• _Problem details_: Please copy out the full listing that follows exactly; no picture belongs in the copy.

- - -

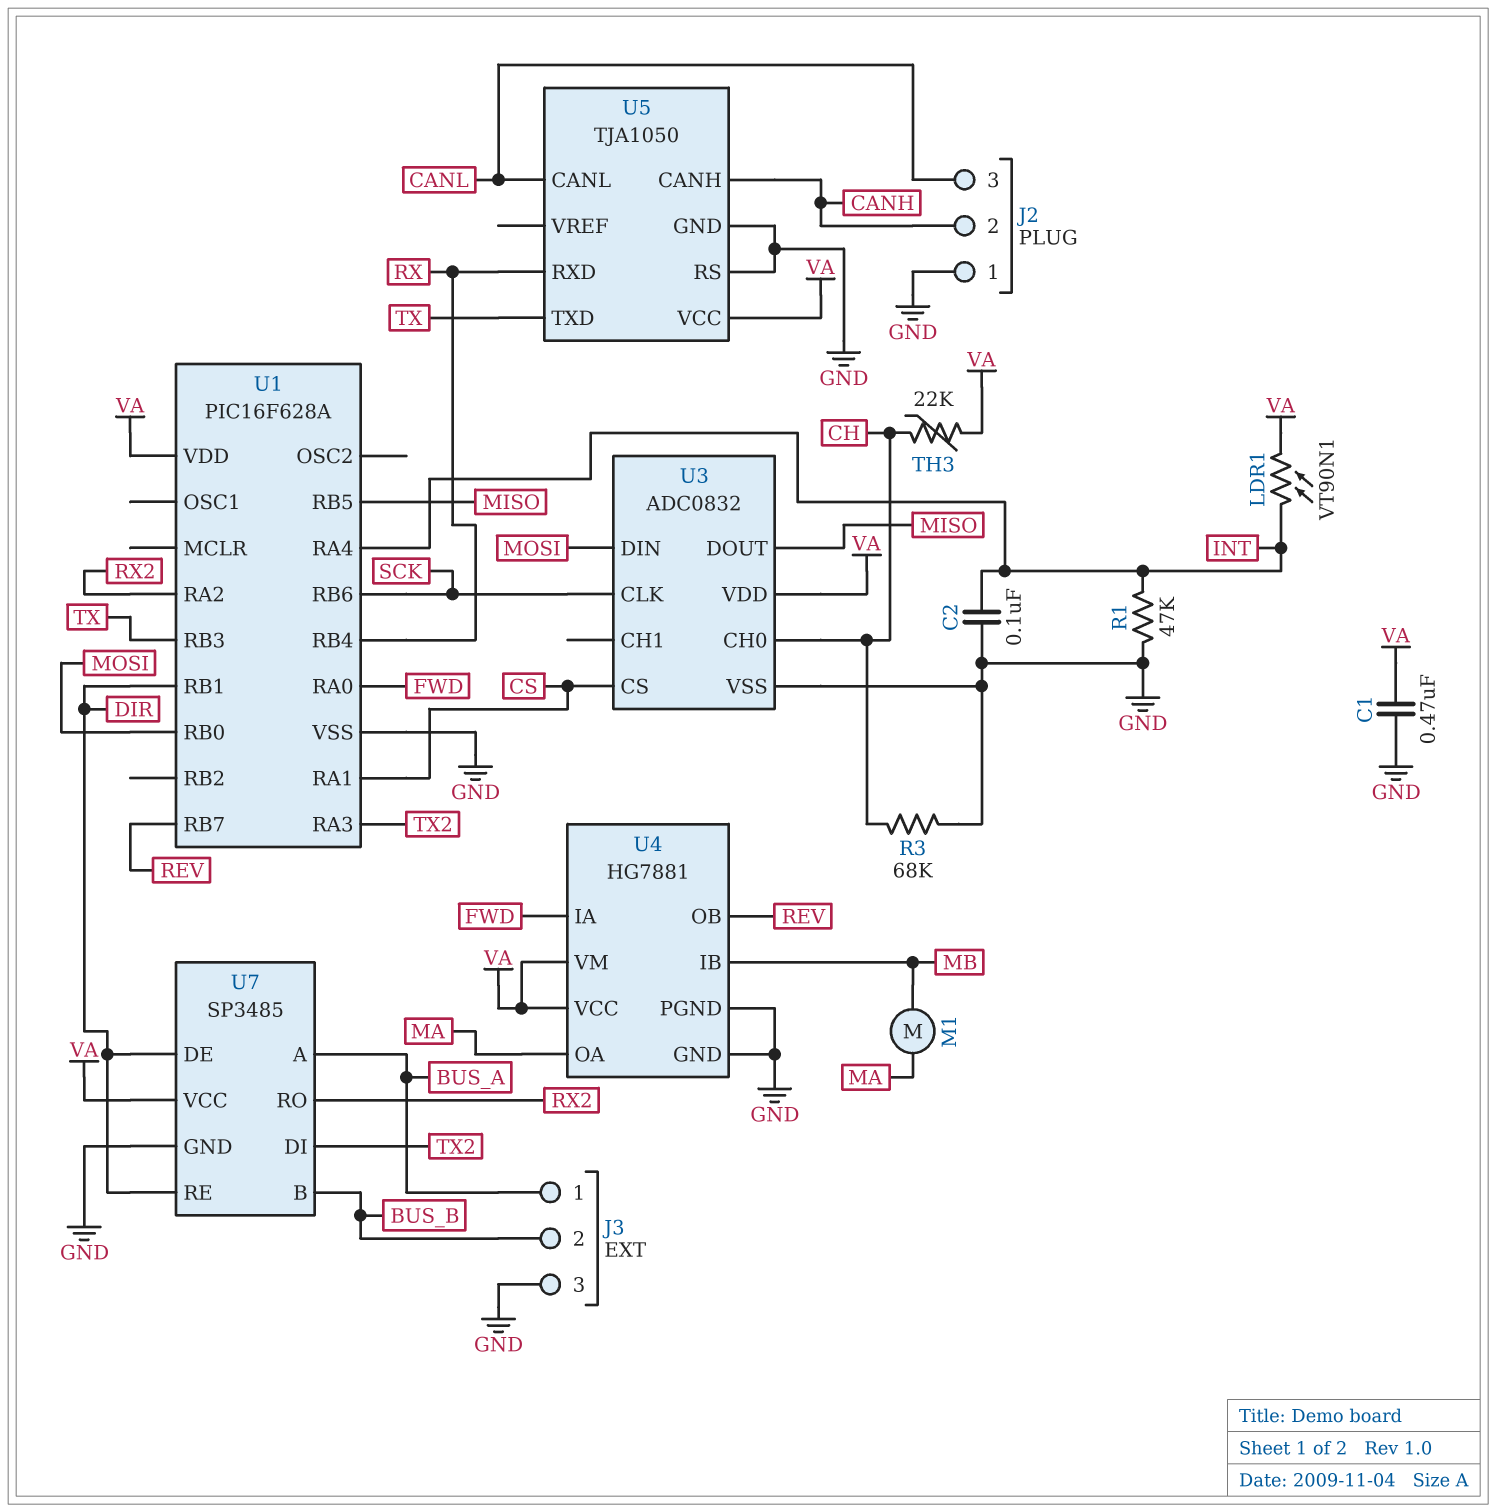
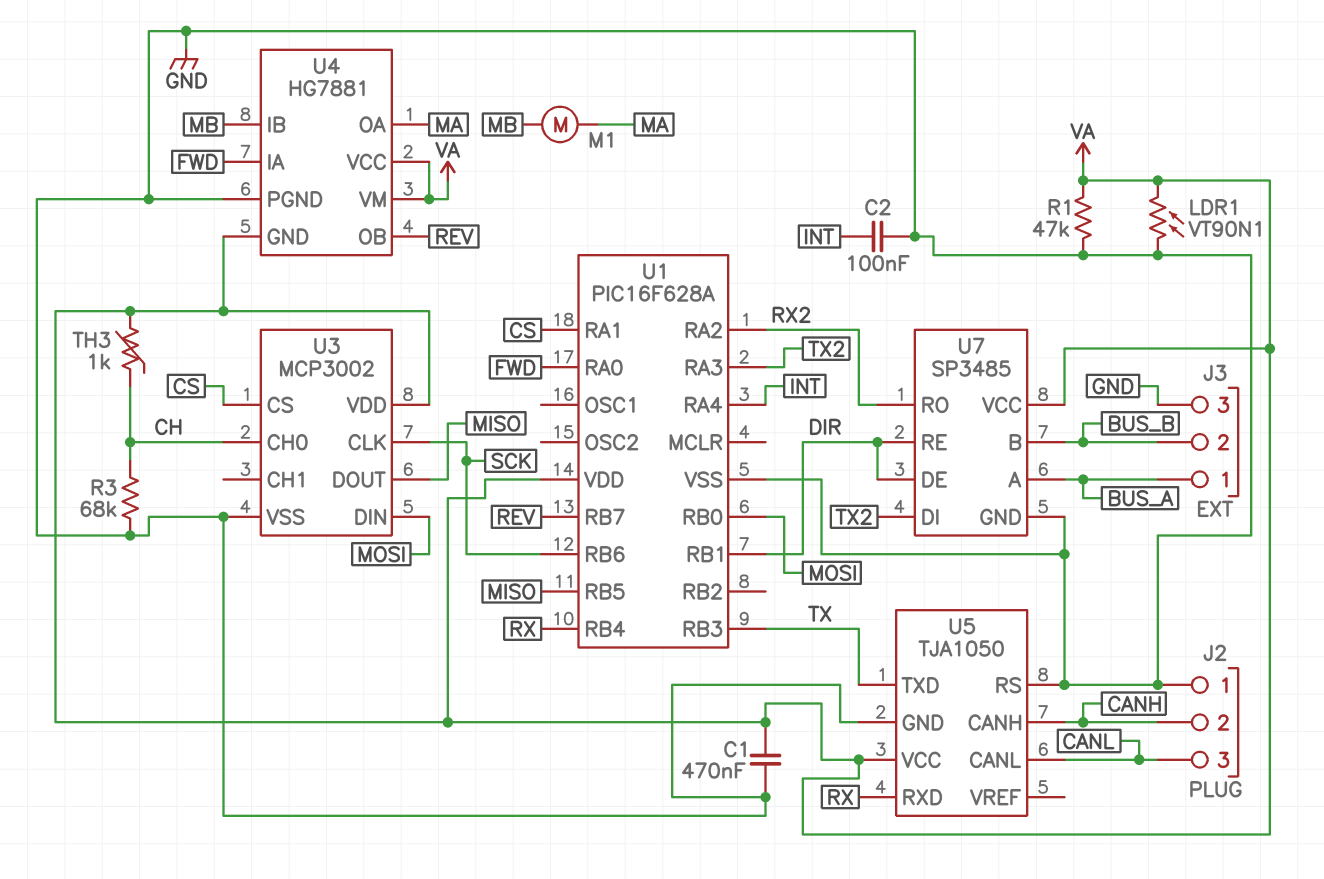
LDR1: VT90N1 (INT, VA) -> VT90N1 (GND, VA)
R1: 47k (GND, INT) -> 47k (GND, VA)
TH3: 22k (CH, VA) -> 1k (CH, VA)
U3: ADC0832 -> MCP3002
U4 pin GND: GND -> VA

- - -

• _Response area_:
LDR1: VT90N1 (INT, VA) -> VT90N1 (GND, VA)
R1: 47k (GND, INT) -> 47k (GND, VA)
TH3: 22k (CH, VA) -> 1k (CH, VA)
U3: ADC0832 -> MCP3002
U4 pin GND: GND -> VA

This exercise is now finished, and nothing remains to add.